● **Dataset content**:

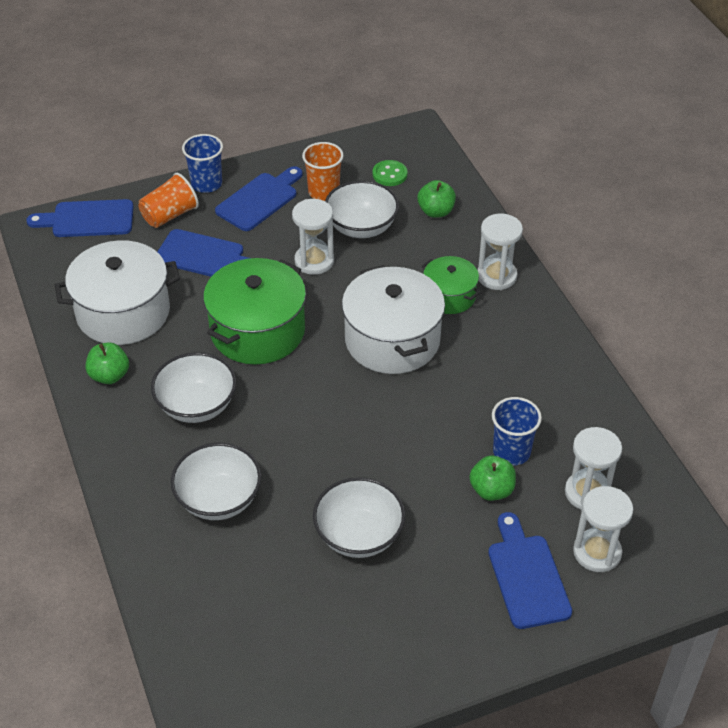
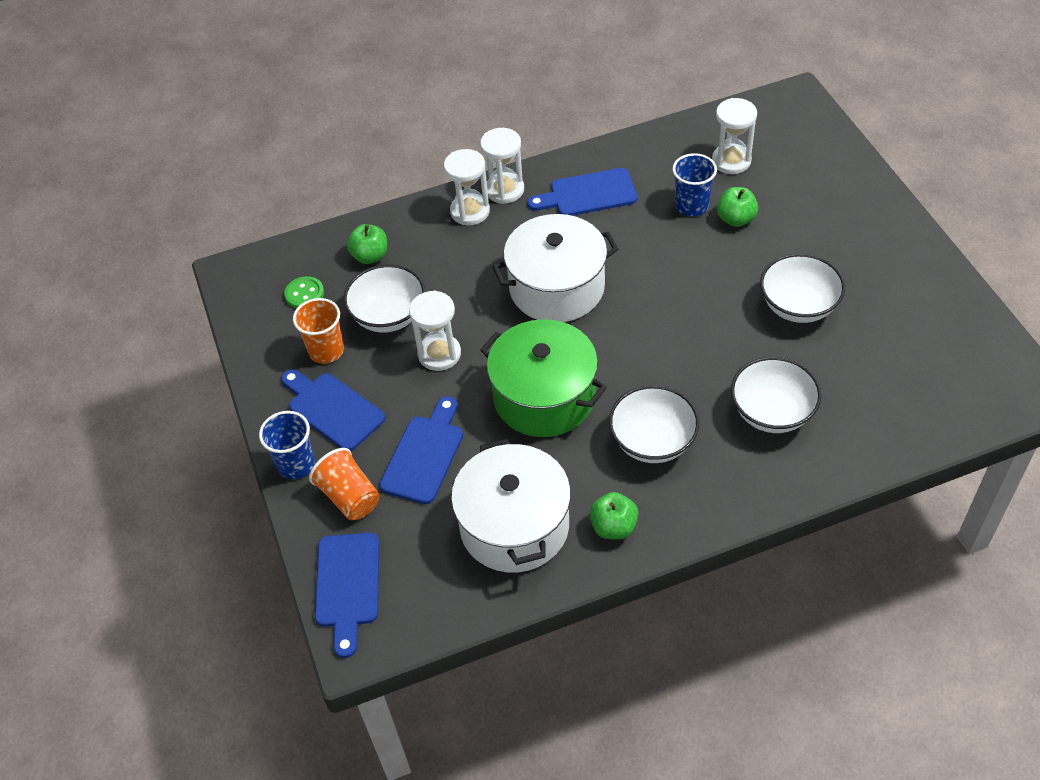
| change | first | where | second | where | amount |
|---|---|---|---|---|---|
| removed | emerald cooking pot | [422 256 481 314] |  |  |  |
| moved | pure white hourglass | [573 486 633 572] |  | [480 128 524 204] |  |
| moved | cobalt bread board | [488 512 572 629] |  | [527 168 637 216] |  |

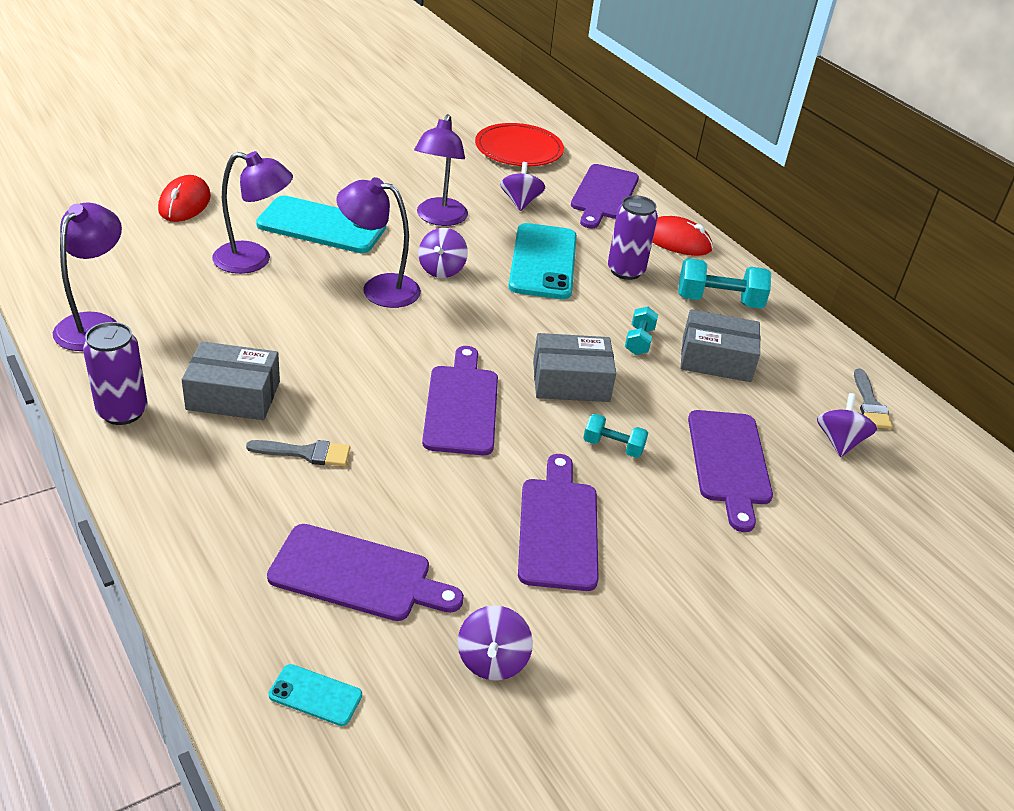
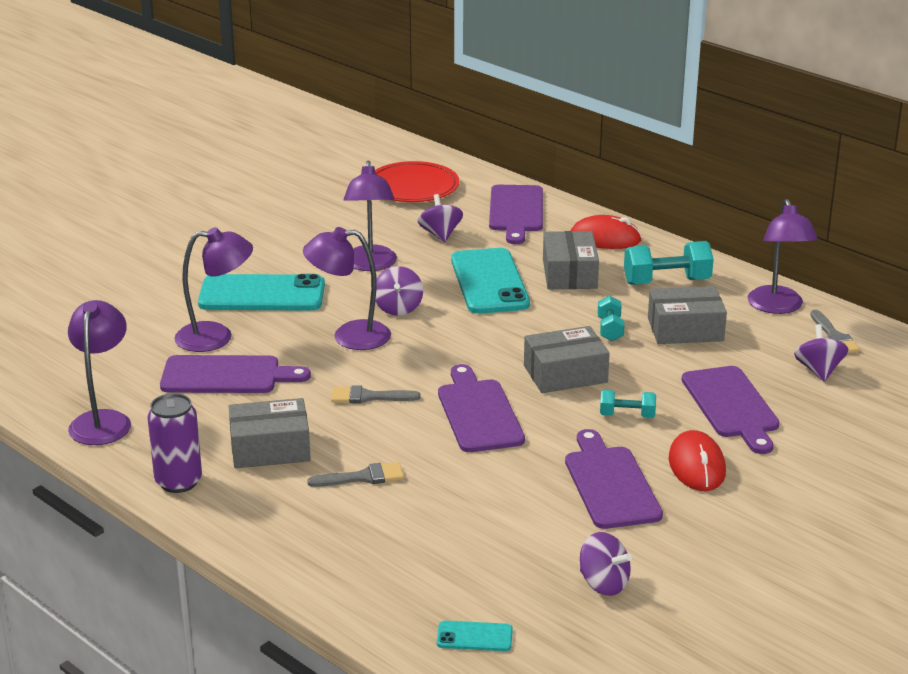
| change | first | where | second | where | amount |
|---|---|---|---|---|---|
| moved | scarlet computer mouse | [158 175 211 222] |  | [669 430 726 491] |  |
| replaced | royal purple can | [608 195 658 280] | grey parcel | [543 231 599 289] |  |
| moved | royal purple bread board | [267 524 464 621] |  | [160 355 311 393] |  |
| turned | royal purple spinning top | [458 605 533 681] |  | [580 532 632 596] | 45 degrees counterclockwise |
| added |  |  | royal purple lamp | [748 199 818 314] |  |
| added |  |  | grey paintbrush | [331 385 421 404] |  |

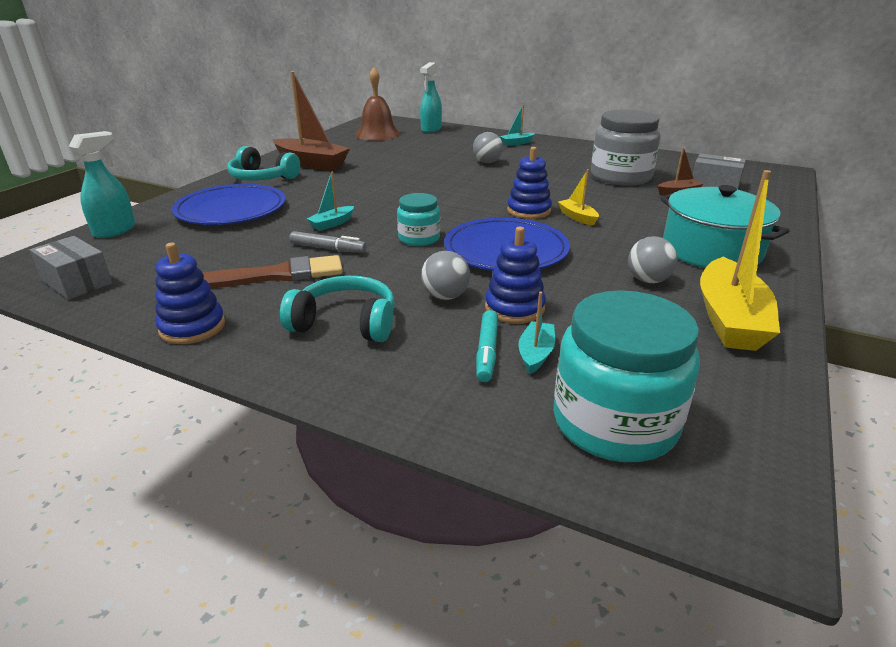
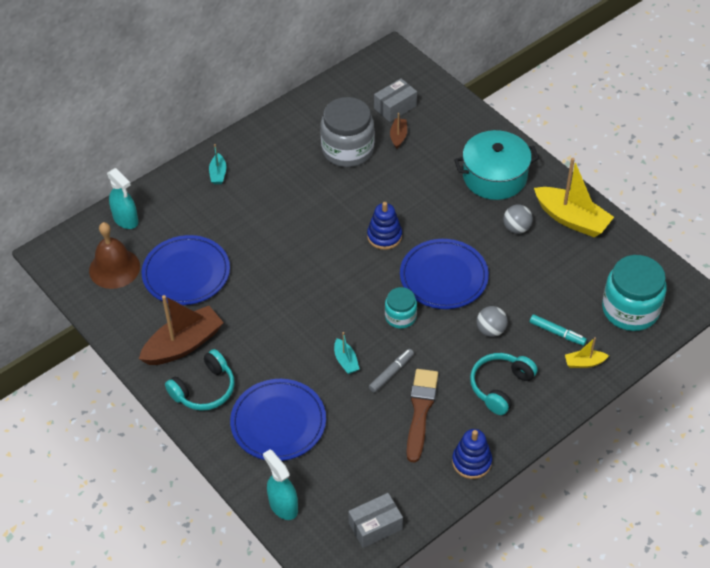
| change | first | where | second | where | amount |
|---|---|---|---|---|---|
| removed | grey play ball | [473 132 503 163] |  |  |  |
| moved | yellow sailboat | [558 169 599 226] |  | [565 337 609 368] |  |
| removed | cobalt ring stacker | [485 227 546 324] |  |  |  |
| removed | teal sailboat | [518 292 555 374] |  |  |  |
| added |  |  | cobalt flat dish | [142 235 230 305] |  |

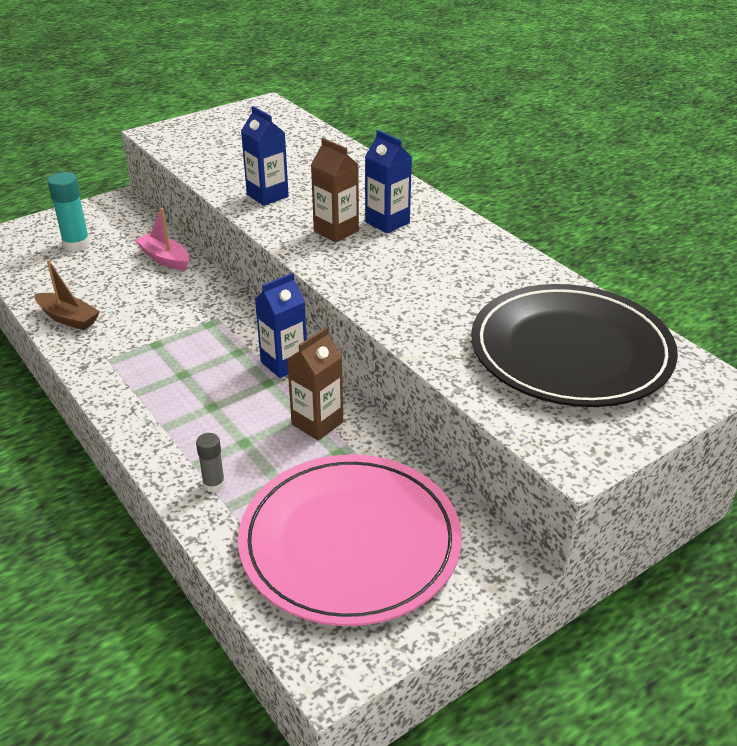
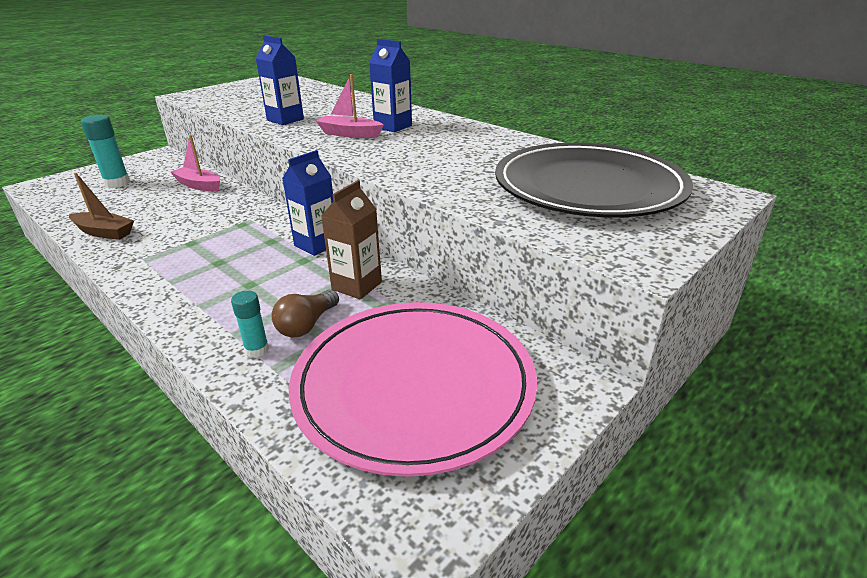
| change | first | where | second | where | amount |
|---|---|---|---|---|---|
| replaced | dark brown juice carton | [311 138 359 242] | pink sailboat | [316 74 384 138] |  |
| recoloured | grey glue stick | [196 433 225 493] | teal glue stick | [231 291 269 358] |  |
| added |  |  | dark brown lightbulb | [271 289 339 337] |  |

● **Your assignment**: Transcribe the material exactly, and leave out whatever pictures it holds.

● **Result for this task**:
| change | first | where | second | where | amount |
|---|---|---|---|---|---|
| removed | emerald cooking pot | [422 256 481 314] |  |  |  |
| moved | pure white hourglass | [573 486 633 572] |  | [480 128 524 204] |  |
| moved | cobalt bread board | [488 512 572 629] |  | [527 168 637 216] |  |

| change | first | where | second | where | amount |
|---|---|---|---|---|---|
| moved | scarlet computer mouse | [158 175 211 222] |  | [669 430 726 491] |  |
| replaced | royal purple can | [608 195 658 280] | grey parcel | [543 231 599 289] |  |
| moved | royal purple bread board | [267 524 464 621] |  | [160 355 311 393] |  |
| turned | royal purple spinning top | [458 605 533 681] |  | [580 532 632 596] | 45 degrees counterclockwise |
| added |  |  | royal purple lamp | [748 199 818 314] |  |
| added |  |  | grey paintbrush | [331 385 421 404] |  |

| change | first | where | second | where | amount |
|---|---|---|---|---|---|
| removed | grey play ball | [473 132 503 163] |  |  |  |
| moved | yellow sailboat | [558 169 599 226] |  | [565 337 609 368] |  |
| removed | cobalt ring stacker | [485 227 546 324] |  |  |  |
| removed | teal sailboat | [518 292 555 374] |  |  |  |
| added |  |  | cobalt flat dish | [142 235 230 305] |  |

| change | first | where | second | where | amount |
|---|---|---|---|---|---|
| replaced | dark brown juice carton | [311 138 359 242] | pink sailboat | [316 74 384 138] |  |
| recoloured | grey glue stick | [196 433 225 493] | teal glue stick | [231 291 269 358] |  |
| added |  |  | dark brown lightbulb | [271 289 339 337] |  |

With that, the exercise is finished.